Report all lines in the records that hold the string "triangle".

- **Records contained in a dataset**:

******************************

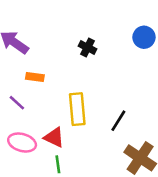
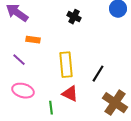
red triangle: (54, 137) -> (70, 94), moved

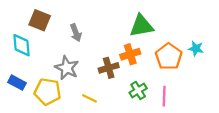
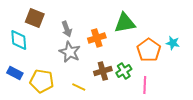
orange cross: (130, 54) -> (97, 38), moved
gray star: (67, 68) -> (70, 52), moved
brown cross: (109, 68) -> (103, 71), moved
green cross: (138, 90) -> (124, 71), moved

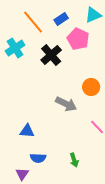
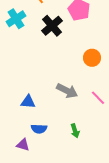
gray arrow: (66, 104) -> (67, 91), moved
purple triangle: (22, 174) -> (23, 145), turned -48

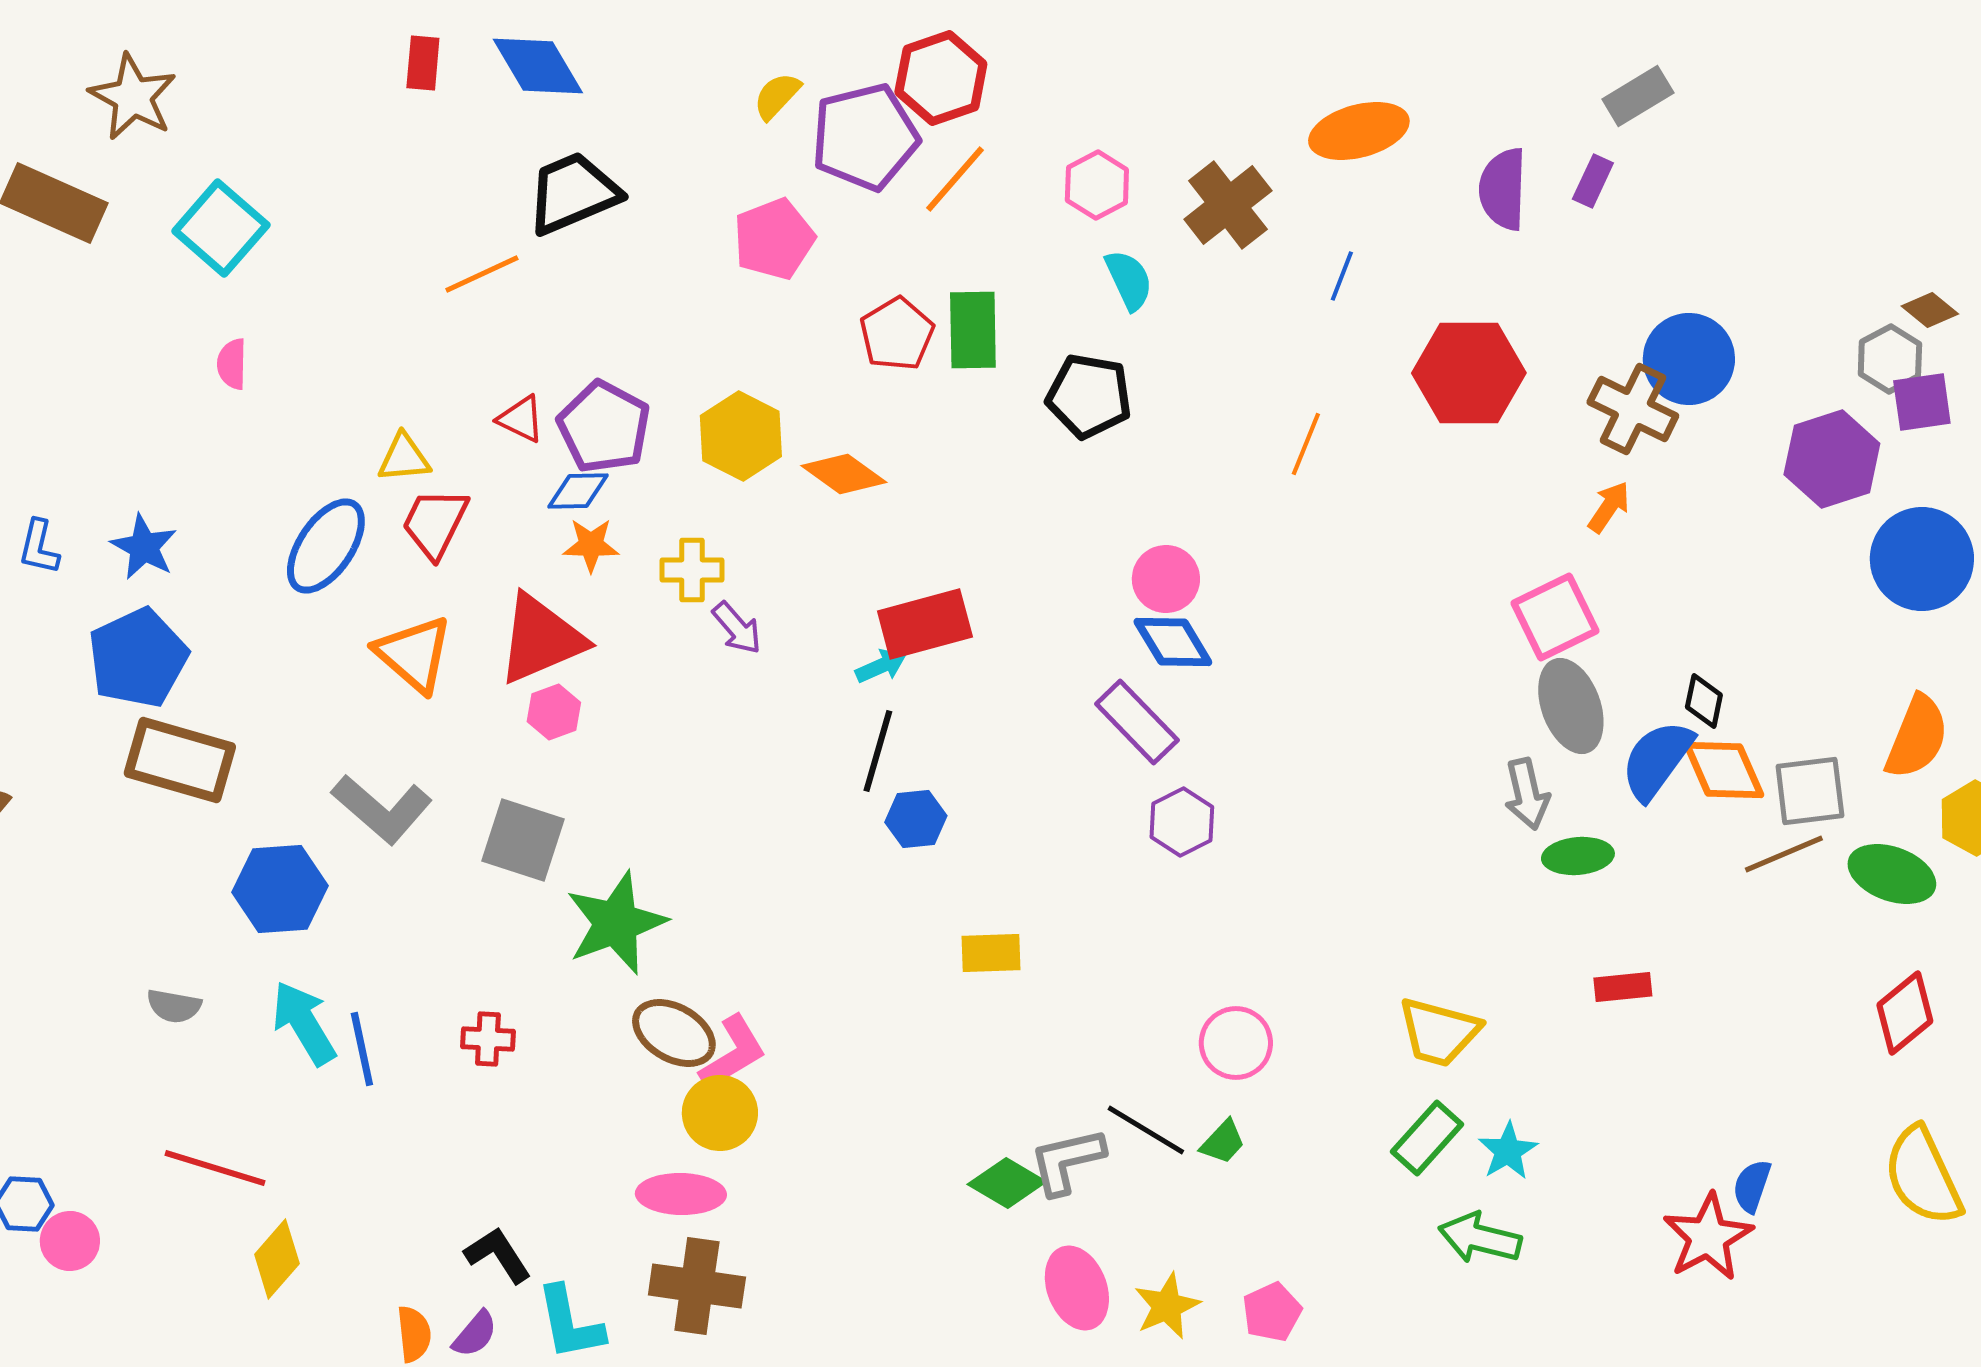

******************************

- **FINAL ANSWER**:
red triangle: (54, 137) -> (70, 94), moved
purple triangle: (22, 174) -> (23, 145), turned -48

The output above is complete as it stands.